» Work to be completed: Could you restate all of the entries, word for word?

§

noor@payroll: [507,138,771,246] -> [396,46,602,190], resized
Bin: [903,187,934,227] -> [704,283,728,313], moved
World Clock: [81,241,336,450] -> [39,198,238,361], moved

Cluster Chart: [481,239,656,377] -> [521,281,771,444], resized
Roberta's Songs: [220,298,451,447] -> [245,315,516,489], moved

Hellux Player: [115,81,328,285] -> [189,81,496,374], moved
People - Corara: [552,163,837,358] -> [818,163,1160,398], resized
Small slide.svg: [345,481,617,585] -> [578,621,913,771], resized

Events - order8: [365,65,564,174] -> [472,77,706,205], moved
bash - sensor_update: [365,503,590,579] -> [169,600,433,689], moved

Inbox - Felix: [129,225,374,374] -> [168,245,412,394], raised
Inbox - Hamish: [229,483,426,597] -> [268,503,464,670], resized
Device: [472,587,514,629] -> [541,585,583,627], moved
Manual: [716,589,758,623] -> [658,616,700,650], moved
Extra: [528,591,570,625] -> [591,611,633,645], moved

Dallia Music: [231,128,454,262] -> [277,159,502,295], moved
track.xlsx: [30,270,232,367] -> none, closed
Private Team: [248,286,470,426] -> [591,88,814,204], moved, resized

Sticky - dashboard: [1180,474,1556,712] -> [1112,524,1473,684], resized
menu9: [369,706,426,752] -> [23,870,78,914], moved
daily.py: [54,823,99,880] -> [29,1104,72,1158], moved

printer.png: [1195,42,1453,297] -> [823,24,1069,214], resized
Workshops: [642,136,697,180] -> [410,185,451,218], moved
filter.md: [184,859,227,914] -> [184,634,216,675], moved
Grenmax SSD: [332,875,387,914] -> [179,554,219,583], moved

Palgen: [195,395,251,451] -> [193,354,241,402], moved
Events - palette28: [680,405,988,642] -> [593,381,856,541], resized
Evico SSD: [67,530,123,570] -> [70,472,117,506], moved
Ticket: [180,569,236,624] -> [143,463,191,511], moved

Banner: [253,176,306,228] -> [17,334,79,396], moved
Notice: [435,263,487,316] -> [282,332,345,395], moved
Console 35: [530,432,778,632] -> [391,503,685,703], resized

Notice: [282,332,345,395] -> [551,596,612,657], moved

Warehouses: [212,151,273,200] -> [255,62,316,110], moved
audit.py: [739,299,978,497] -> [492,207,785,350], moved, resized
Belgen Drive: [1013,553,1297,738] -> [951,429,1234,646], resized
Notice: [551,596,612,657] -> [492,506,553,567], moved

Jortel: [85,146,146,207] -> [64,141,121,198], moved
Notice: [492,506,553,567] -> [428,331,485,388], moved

§

» Result:
noor@payroll: [507,138,771,246] -> [396,46,602,190], resized
Bin: [903,187,934,227] -> [704,283,728,313], moved
World Clock: [81,241,336,450] -> [39,198,238,361], moved

Cluster Chart: [481,239,656,377] -> [521,281,771,444], resized
Roberta's Songs: [220,298,451,447] -> [245,315,516,489], moved

Hellux Player: [115,81,328,285] -> [189,81,496,374], moved
People - Corara: [552,163,837,358] -> [818,163,1160,398], resized
Small slide.svg: [345,481,617,585] -> [578,621,913,771], resized

Events - order8: [365,65,564,174] -> [472,77,706,205], moved
bash - sensor_update: [365,503,590,579] -> [169,600,433,689], moved

Inbox - Felix: [129,225,374,374] -> [168,245,412,394], raised
Inbox - Hamish: [229,483,426,597] -> [268,503,464,670], resized
Device: [472,587,514,629] -> [541,585,583,627], moved
Manual: [716,589,758,623] -> [658,616,700,650], moved
Extra: [528,591,570,625] -> [591,611,633,645], moved

Dallia Music: [231,128,454,262] -> [277,159,502,295], moved
track.xlsx: [30,270,232,367] -> none, closed
Private Team: [248,286,470,426] -> [591,88,814,204], moved, resized

Sticky - dashboard: [1180,474,1556,712] -> [1112,524,1473,684], resized
menu9: [369,706,426,752] -> [23,870,78,914], moved
daily.py: [54,823,99,880] -> [29,1104,72,1158], moved

printer.png: [1195,42,1453,297] -> [823,24,1069,214], resized
Workshops: [642,136,697,180] -> [410,185,451,218], moved
filter.md: [184,859,227,914] -> [184,634,216,675], moved
Grenmax SSD: [332,875,387,914] -> [179,554,219,583], moved

Palgen: [195,395,251,451] -> [193,354,241,402], moved
Events - palette28: [680,405,988,642] -> [593,381,856,541], resized
Evico SSD: [67,530,123,570] -> [70,472,117,506], moved
Ticket: [180,569,236,624] -> [143,463,191,511], moved

Banner: [253,176,306,228] -> [17,334,79,396], moved
Notice: [435,263,487,316] -> [282,332,345,395], moved
Console 35: [530,432,778,632] -> [391,503,685,703], resized

Notice: [282,332,345,395] -> [551,596,612,657], moved

Warehouses: [212,151,273,200] -> [255,62,316,110], moved
audit.py: [739,299,978,497] -> [492,207,785,350], moved, resized
Belgen Drive: [1013,553,1297,738] -> [951,429,1234,646], resized
Notice: [551,596,612,657] -> [492,506,553,567], moved

Jortel: [85,146,146,207] -> [64,141,121,198], moved
Notice: [492,506,553,567] -> [428,331,485,388], moved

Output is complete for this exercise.